PROBLEM TO SOLVE: All the data should be printed again exactly as written.
- - - - -
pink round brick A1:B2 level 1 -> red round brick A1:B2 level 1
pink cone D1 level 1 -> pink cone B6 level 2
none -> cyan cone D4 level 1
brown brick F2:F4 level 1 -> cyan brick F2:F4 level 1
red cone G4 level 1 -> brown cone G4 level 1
- - - - -
EXERCISE OUTPUT:
pink round brick A1:B2 level 1 -> red round brick A1:B2 level 1
pink cone D1 level 1 -> pink cone B6 level 2
none -> cyan cone D4 level 1
brown brick F2:F4 level 1 -> cyan brick F2:F4 level 1
red cone G4 level 1 -> brown cone G4 level 1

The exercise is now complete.